*** Listed entries Section Begins ***

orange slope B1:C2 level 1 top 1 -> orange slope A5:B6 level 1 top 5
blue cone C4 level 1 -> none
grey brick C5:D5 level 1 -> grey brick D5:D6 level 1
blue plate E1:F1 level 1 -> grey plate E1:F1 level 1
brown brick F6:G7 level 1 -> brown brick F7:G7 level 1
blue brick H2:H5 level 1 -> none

*** Listed entries Section Ends ***
*** Listed entries Section Begins ***

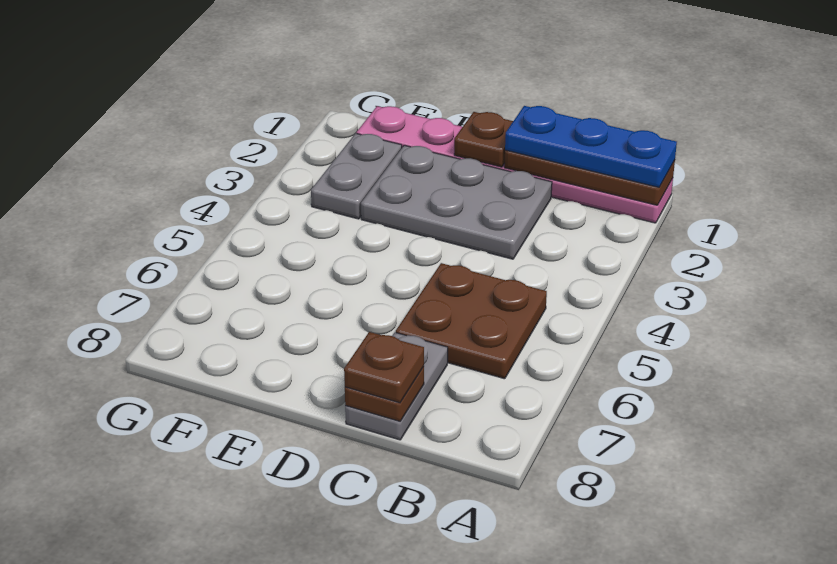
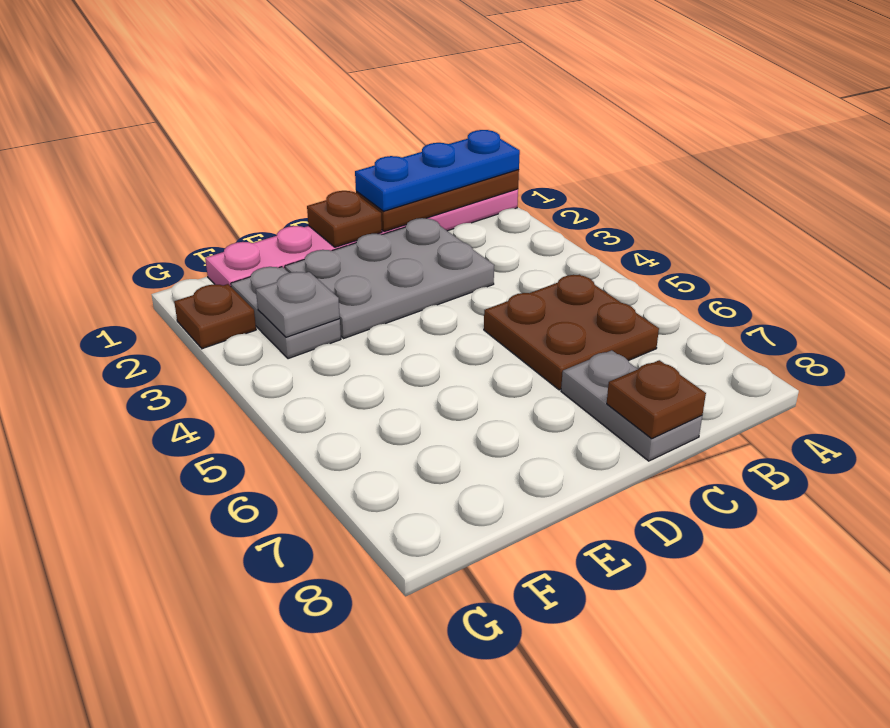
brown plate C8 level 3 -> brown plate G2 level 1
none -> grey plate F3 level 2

*** Listed entries Section Ends ***

What the task asks ->
Repeat, exactly as they stand above, the lines from the line with "orange slope B1:C2" to the line with "blue brick H2:H5 level 1 -> none", both lines included.

Completed exercise ->
orange slope B1:C2 level 1 top 1 -> orange slope A5:B6 level 1 top 5
blue cone C4 level 1 -> none
grey brick C5:D5 level 1 -> grey brick D5:D6 level 1
blue plate E1:F1 level 1 -> grey plate E1:F1 level 1
brown brick F6:G7 level 1 -> brown brick F7:G7 level 1
blue brick H2:H5 level 1 -> none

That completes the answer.